* **Work instructions**
Your copy should match the records below word for word and contain no pictures.

---------- Given information

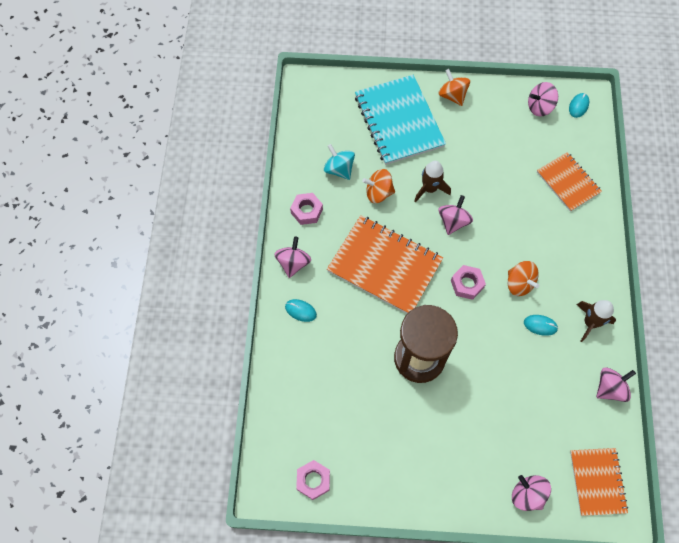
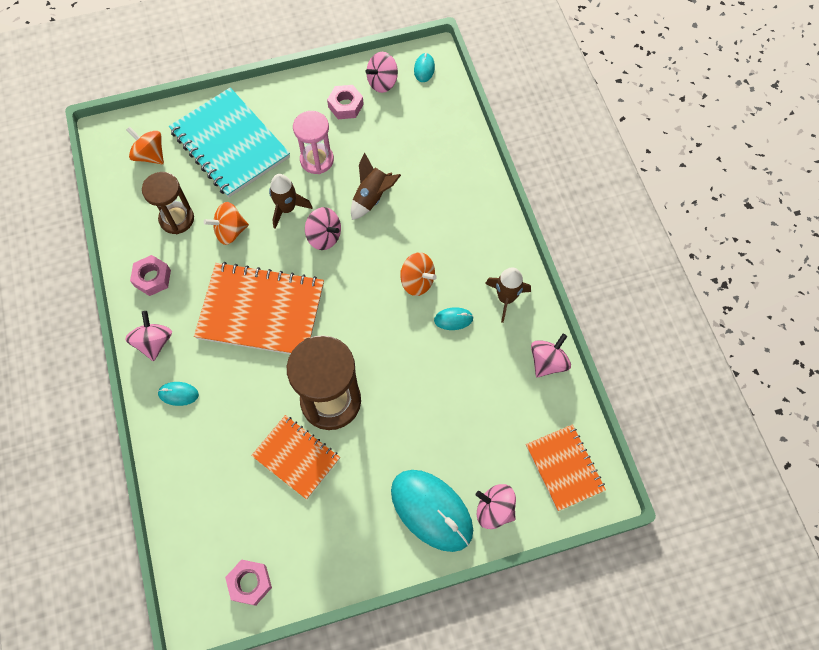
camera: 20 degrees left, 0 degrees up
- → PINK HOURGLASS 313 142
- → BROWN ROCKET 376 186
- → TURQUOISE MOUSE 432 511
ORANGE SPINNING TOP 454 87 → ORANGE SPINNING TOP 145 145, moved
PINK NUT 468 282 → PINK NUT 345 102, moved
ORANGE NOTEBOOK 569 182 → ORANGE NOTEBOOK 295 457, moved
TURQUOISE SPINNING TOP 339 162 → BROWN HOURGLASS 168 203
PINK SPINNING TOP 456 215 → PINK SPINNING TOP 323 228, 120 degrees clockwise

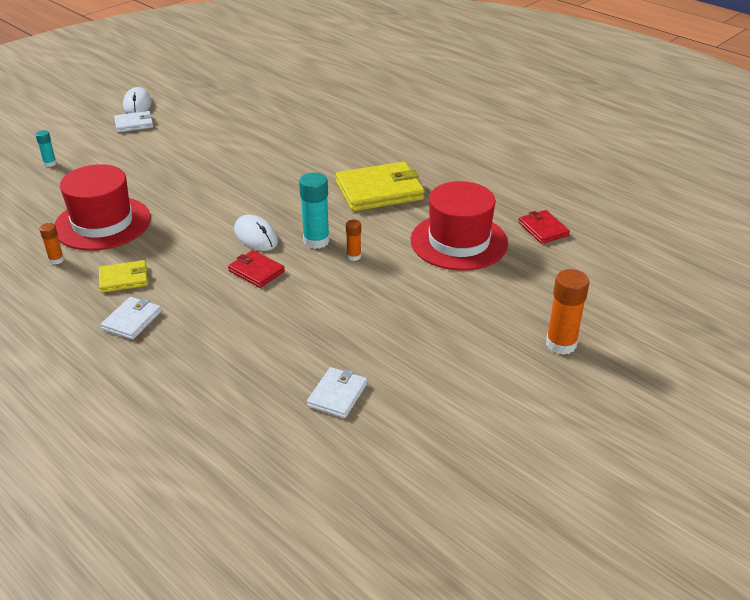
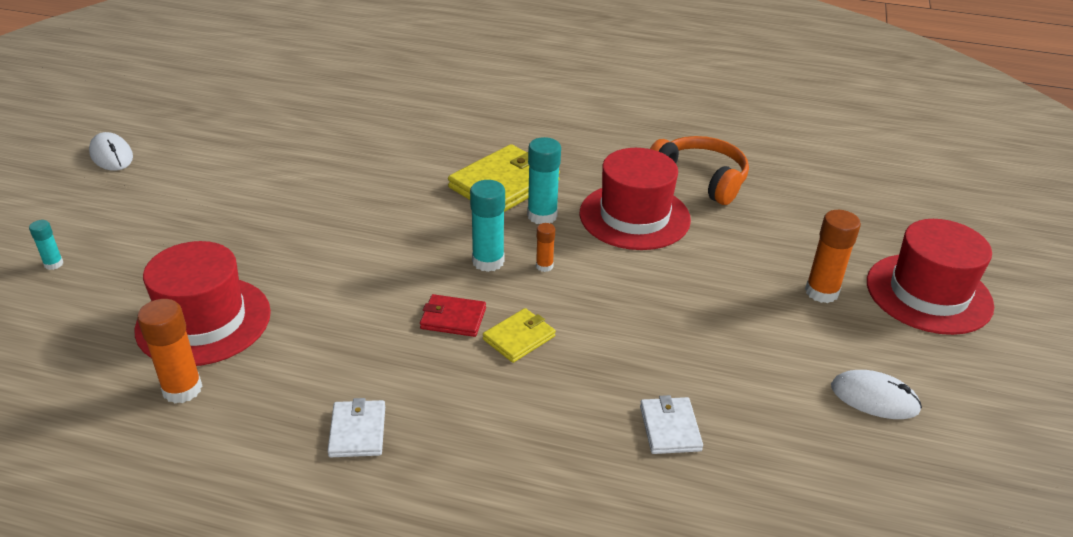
camera: 30 degrees left, 0 degrees up
WHITE WALLET 133 121 → -
- → TURQUOISE GLUE STICK 544 180
- → RED HAT 930 277
YELLOW WALLET 123 276 → YELLOW WALLET 519 335, moved
WHITE MOUSE 256 233 → WHITE MOUSE 876 394, moved
RED WALLET 544 227 → ORANGE HEADPHONES 699 170
ORANGE GLUE STICK 51 243 → ORANGE GLUE STICK 169 351, x1.84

--------------------

* **Result for this exercise**
camera: 20 degrees left, 0 degrees up
- → PINK HOURGLASS 313 142
- → BROWN ROCKET 376 186
- → TURQUOISE MOUSE 432 511
ORANGE SPINNING TOP 454 87 → ORANGE SPINNING TOP 145 145, moved
PINK NUT 468 282 → PINK NUT 345 102, moved
ORANGE NOTEBOOK 569 182 → ORANGE NOTEBOOK 295 457, moved
TURQUOISE SPINNING TOP 339 162 → BROWN HOURGLASS 168 203
PINK SPINNING TOP 456 215 → PINK SPINNING TOP 323 228, 120 degrees clockwise

camera: 30 degrees left, 0 degrees up
WHITE WALLET 133 121 → -
- → TURQUOISE GLUE STICK 544 180
- → RED HAT 930 277
YELLOW WALLET 123 276 → YELLOW WALLET 519 335, moved
WHITE MOUSE 256 233 → WHITE MOUSE 876 394, moved
RED WALLET 544 227 → ORANGE HEADPHONES 699 170
ORANGE GLUE STICK 51 243 → ORANGE GLUE STICK 169 351, x1.84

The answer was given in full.